#### Your goal
Starting with the first line of the data below, copy each line up to and including the one containing "[409 82 469 135]". Pictures stay out.

===

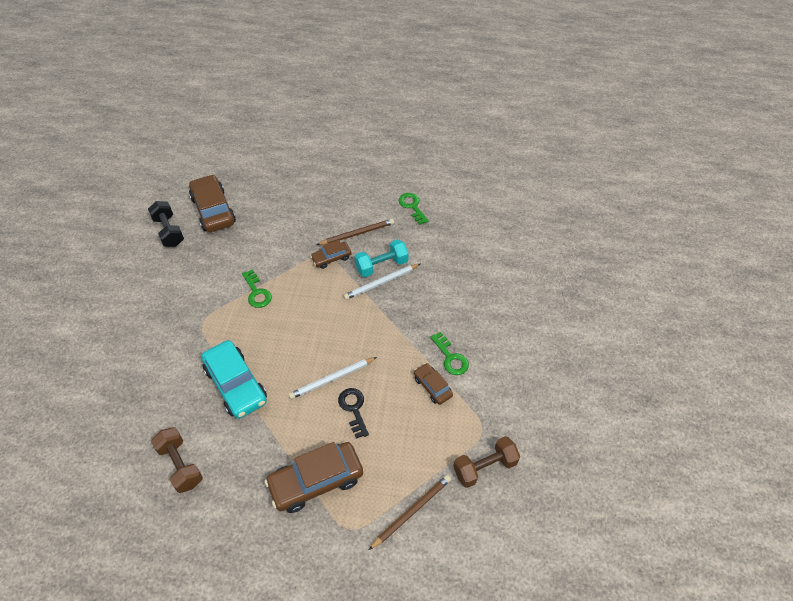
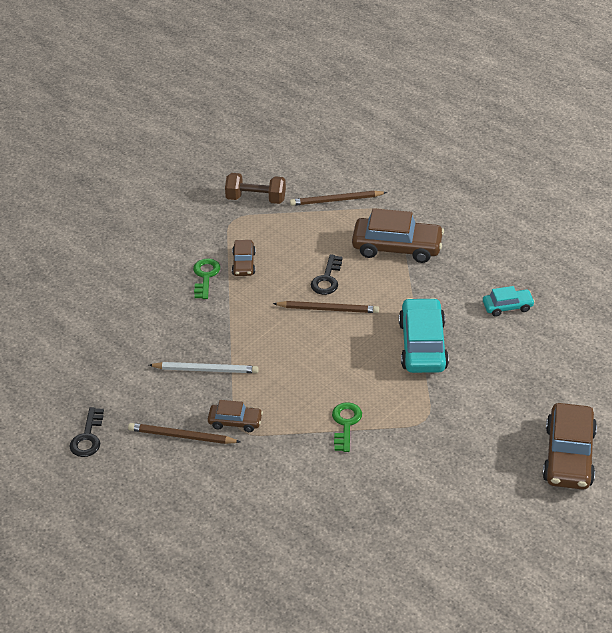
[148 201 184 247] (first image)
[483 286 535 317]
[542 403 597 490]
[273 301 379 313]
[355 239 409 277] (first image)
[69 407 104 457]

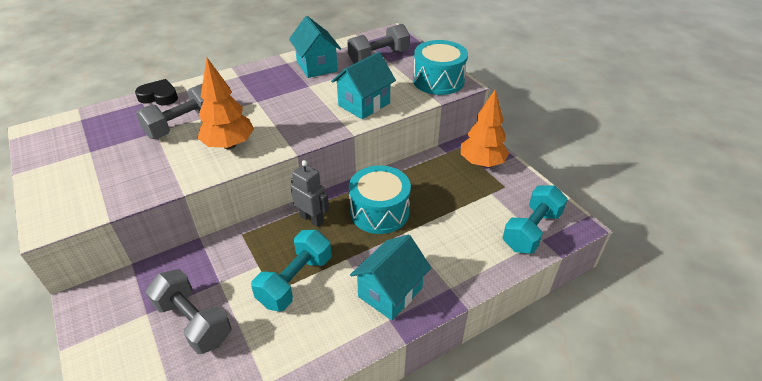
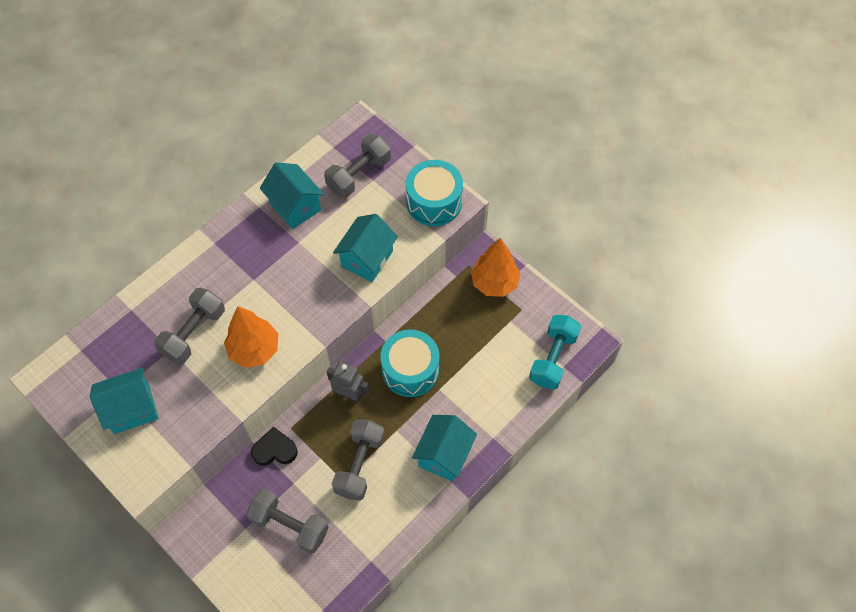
[251 427 298 466]
[332 419 385 501]
[90 367 158 434]

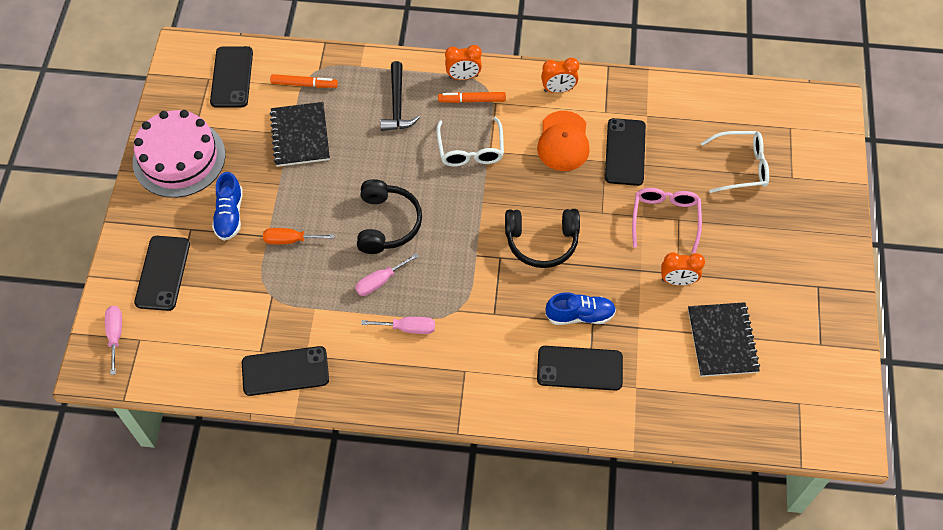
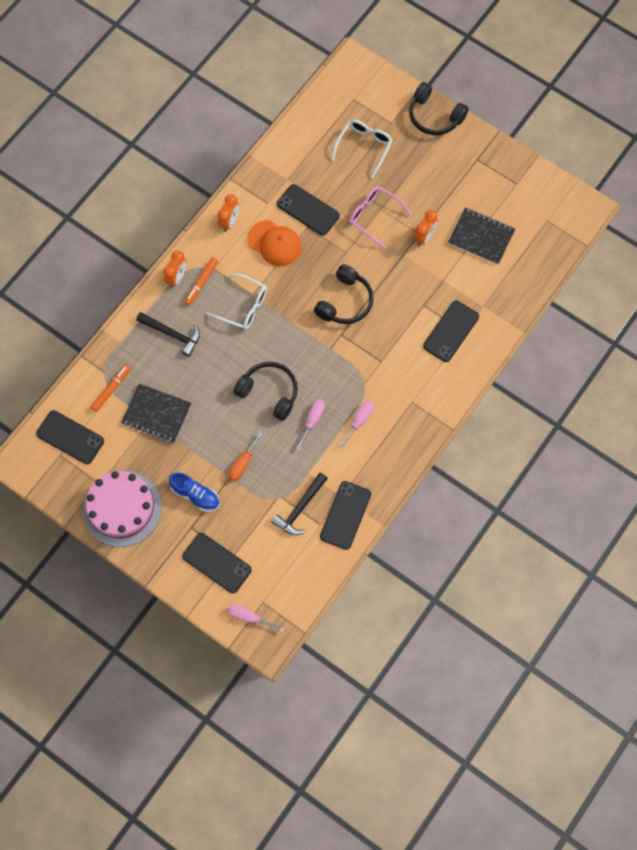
[297 399 325 451]
[545 292 616 325] (first image)
[271 473 328 535]
[409 82 469 135]

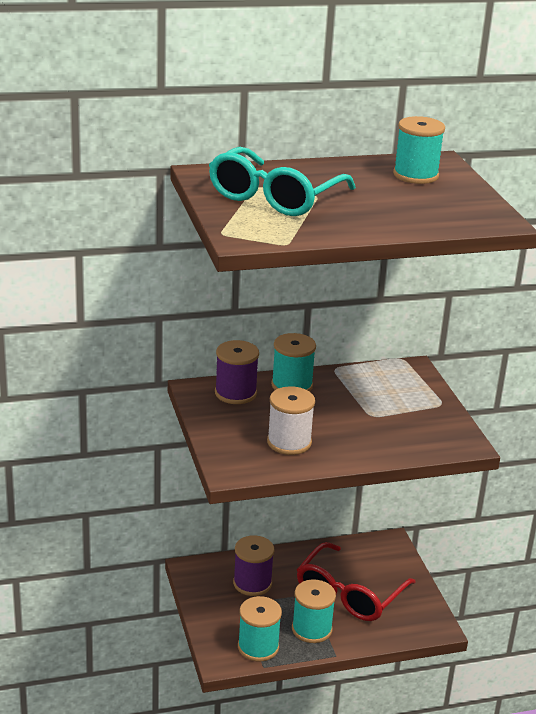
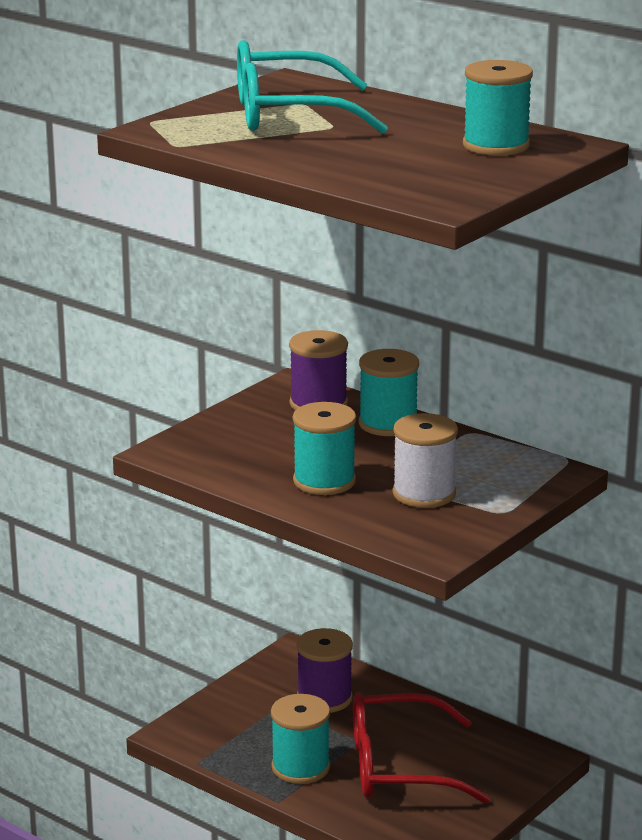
[293 402 356 495]
[393 413 458 508]

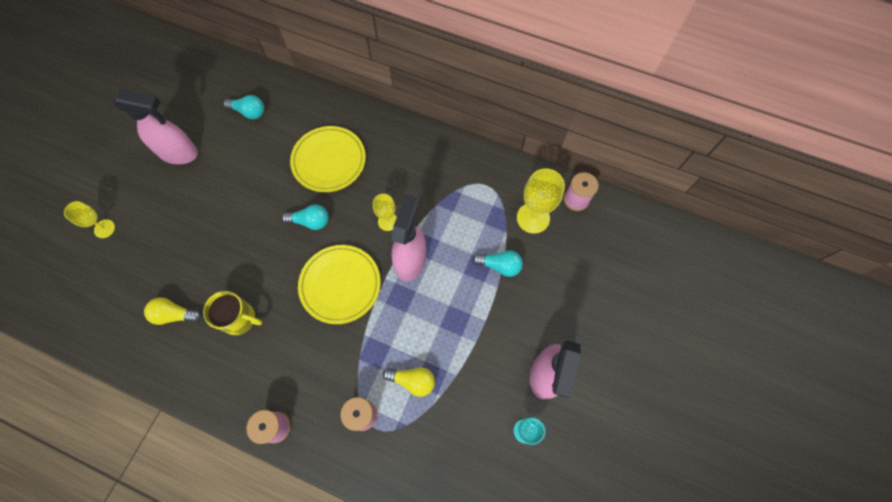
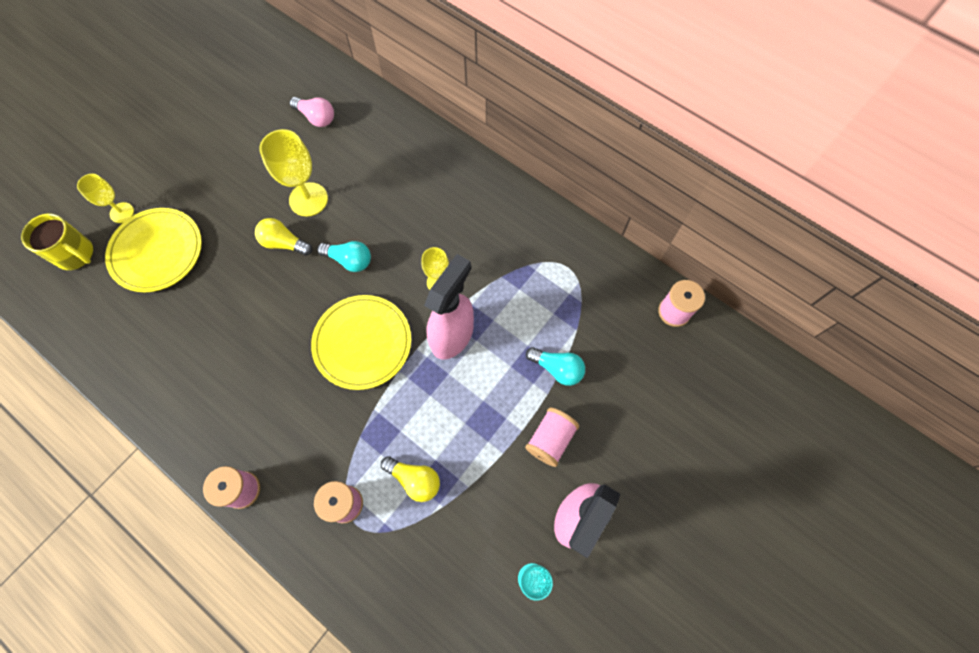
[112 89 198 164] (first image)
[255 218 312 256]
[21 214 93 270]
[290 97 334 127]
[105 208 202 292]
[259 129 328 217]
[525 407 579 467]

===

#### Result below
[148 201 184 247] (first image)
[483 286 535 317]
[542 403 597 490]
[273 301 379 313]
[355 239 409 277] (first image)
[69 407 104 457]

[251 427 298 466]
[332 419 385 501]
[90 367 158 434]

[297 399 325 451]
[545 292 616 325] (first image)
[271 473 328 535]
[409 82 469 135]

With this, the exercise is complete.